>> start MATERIAL SHOWN
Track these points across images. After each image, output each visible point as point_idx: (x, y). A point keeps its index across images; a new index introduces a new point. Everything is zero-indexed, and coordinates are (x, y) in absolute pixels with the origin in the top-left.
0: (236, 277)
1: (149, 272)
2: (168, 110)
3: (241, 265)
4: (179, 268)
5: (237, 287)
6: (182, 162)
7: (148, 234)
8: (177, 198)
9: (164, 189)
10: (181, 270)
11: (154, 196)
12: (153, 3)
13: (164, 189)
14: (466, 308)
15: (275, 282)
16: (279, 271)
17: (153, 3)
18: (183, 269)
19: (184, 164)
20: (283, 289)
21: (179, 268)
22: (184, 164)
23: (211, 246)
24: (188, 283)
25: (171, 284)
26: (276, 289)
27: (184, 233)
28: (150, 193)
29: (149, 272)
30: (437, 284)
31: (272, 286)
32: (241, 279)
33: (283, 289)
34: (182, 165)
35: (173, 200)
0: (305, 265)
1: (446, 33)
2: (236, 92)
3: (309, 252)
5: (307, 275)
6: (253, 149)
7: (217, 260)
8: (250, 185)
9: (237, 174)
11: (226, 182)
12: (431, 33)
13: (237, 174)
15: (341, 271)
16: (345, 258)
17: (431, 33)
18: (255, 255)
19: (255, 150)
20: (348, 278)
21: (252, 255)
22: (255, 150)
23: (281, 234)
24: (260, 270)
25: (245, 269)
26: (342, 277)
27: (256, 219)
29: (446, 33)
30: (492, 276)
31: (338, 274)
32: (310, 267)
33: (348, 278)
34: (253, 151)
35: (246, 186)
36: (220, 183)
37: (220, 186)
>> end MATERIAL SHOWN
--- DIRECTION ---
Reproduce the material in full, substituting "0-indexed" for "zero-indexed" and leaving every other character unchanged.

--- TASK OUTPUT ---
Track these points across images. After each image, output each visible point as point_idx: (x, y). A point keeps its index across images; a new index introduces a new point. Everything is 0-indexed, and coordinates are (x, y) in absolute pixels with the origin in the top-left.
0: (236, 277)
1: (149, 272)
2: (168, 110)
3: (241, 265)
4: (179, 268)
5: (237, 287)
6: (182, 162)
7: (148, 234)
8: (177, 198)
9: (164, 189)
10: (181, 270)
11: (154, 196)
12: (153, 3)
13: (164, 189)
14: (466, 308)
15: (275, 282)
16: (279, 271)
17: (153, 3)
18: (183, 269)
19: (184, 164)
20: (283, 289)
21: (179, 268)
22: (184, 164)
23: (211, 246)
24: (188, 283)
25: (171, 284)
26: (276, 289)
27: (184, 233)
28: (150, 193)
29: (149, 272)
30: (437, 284)
31: (272, 286)
32: (241, 279)
33: (283, 289)
34: (182, 165)
35: (173, 200)
0: (305, 265)
1: (446, 33)
2: (236, 92)
3: (309, 252)
5: (307, 275)
6: (253, 149)
7: (217, 260)
8: (250, 185)
9: (237, 174)
11: (226, 182)
12: (431, 33)
13: (237, 174)
15: (341, 271)
16: (345, 258)
17: (431, 33)
18: (255, 255)
19: (255, 150)
20: (348, 278)
21: (252, 255)
22: (255, 150)
23: (281, 234)
24: (260, 270)
25: (245, 269)
26: (342, 277)
27: (256, 219)
29: (446, 33)
30: (492, 276)
31: (338, 274)
32: (310, 267)
33: (348, 278)
34: (253, 151)
35: (246, 186)
36: (220, 183)
37: (220, 186)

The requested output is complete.